**What is required**
The lines from the one containing "[(38,293),(24,267),(2,278),(0,279),(0,284),(12,306),(38,293)]" to the end of the entries, both included, are what you need to transcribe exactly, without pictures and without anything else.

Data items
╭──

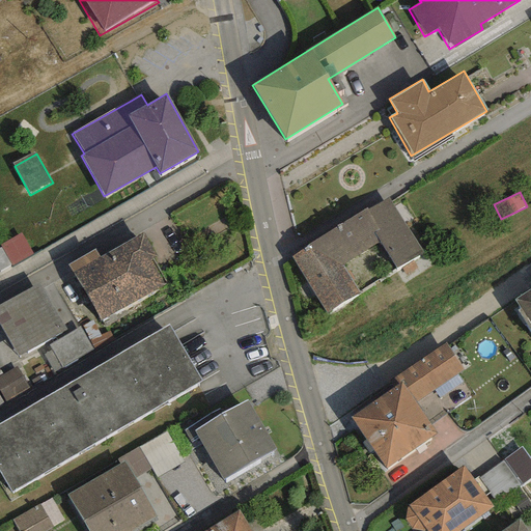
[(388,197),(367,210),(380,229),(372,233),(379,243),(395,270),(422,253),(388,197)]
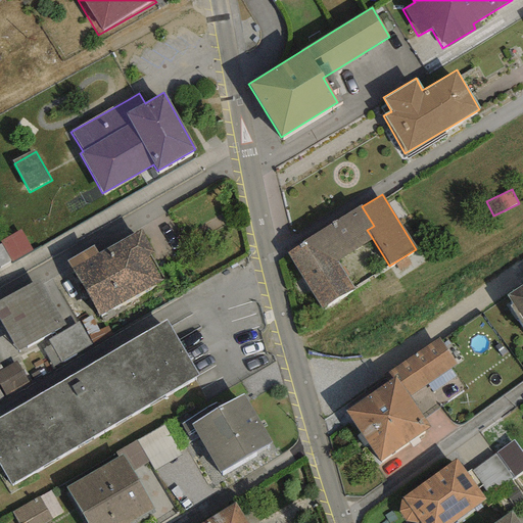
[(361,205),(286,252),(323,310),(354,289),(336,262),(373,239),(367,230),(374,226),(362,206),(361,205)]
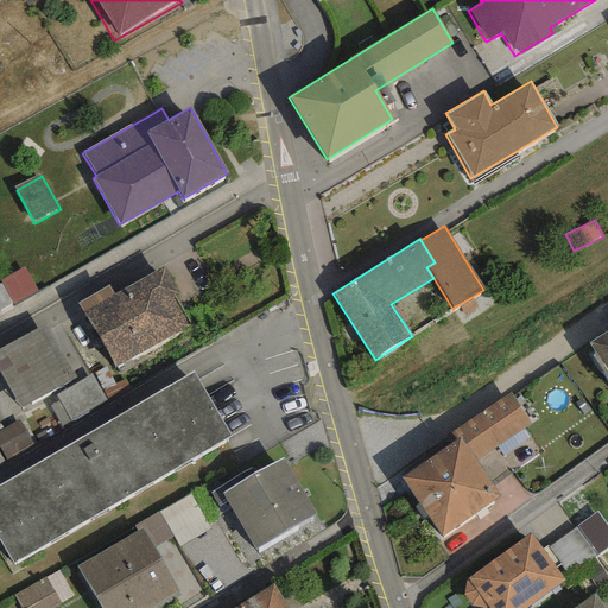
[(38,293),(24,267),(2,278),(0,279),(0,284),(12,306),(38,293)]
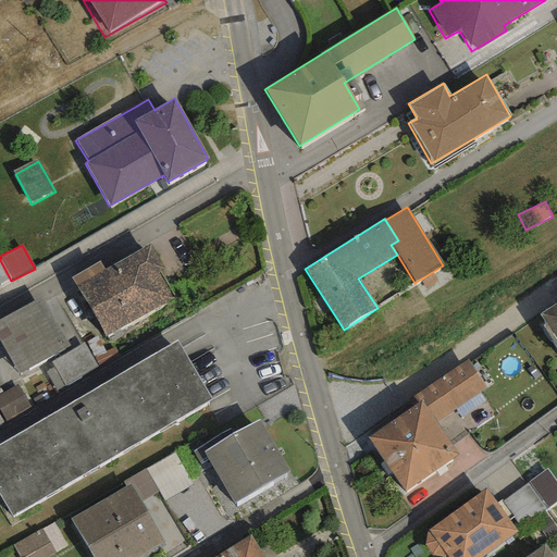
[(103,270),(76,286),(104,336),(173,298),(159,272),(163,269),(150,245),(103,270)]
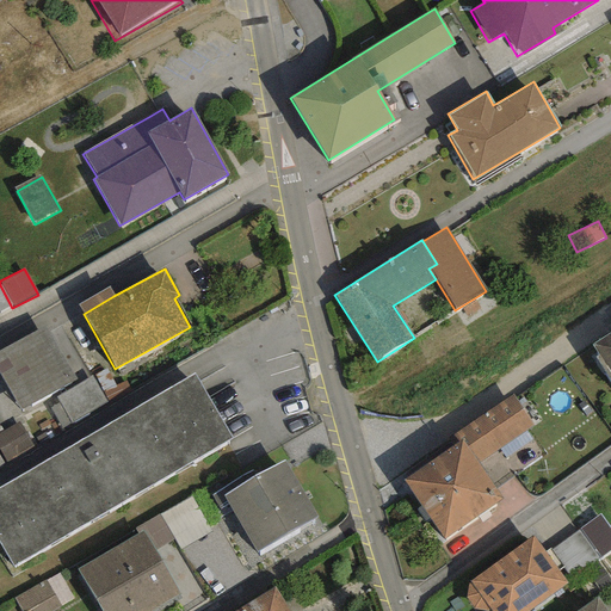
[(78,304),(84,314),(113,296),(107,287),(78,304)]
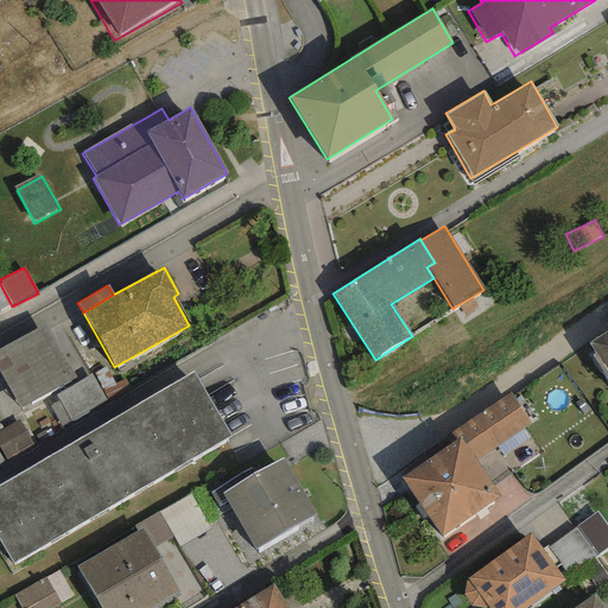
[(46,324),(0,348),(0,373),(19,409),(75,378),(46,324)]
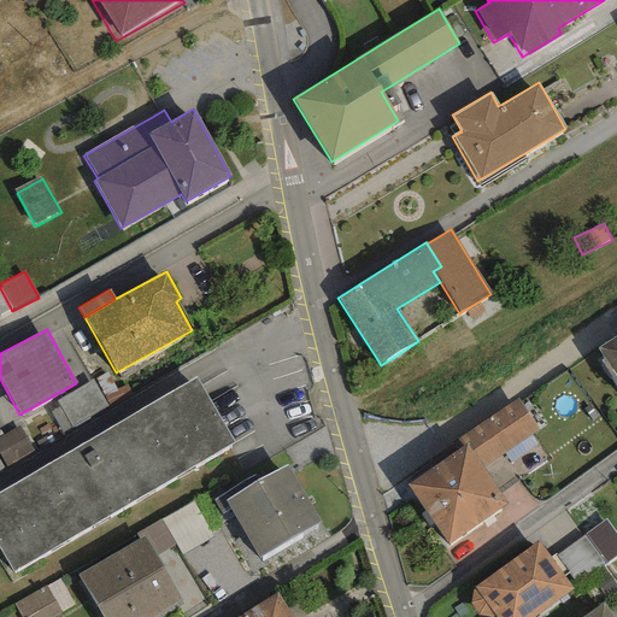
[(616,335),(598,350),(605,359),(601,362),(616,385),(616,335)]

╰──

**Solution**
[(38,293),(24,267),(2,278),(0,279),(0,284),(12,306),(38,293)]
[(103,270),(76,286),(104,336),(173,298),(159,272),(163,269),(150,245),(103,270)]
[(78,304),(84,314),(113,296),(107,287),(78,304)]
[(46,324),(0,348),(0,373),(19,409),(75,378),(46,324)]
[(616,335),(598,350),(605,359),(601,362),(616,385),(616,335)]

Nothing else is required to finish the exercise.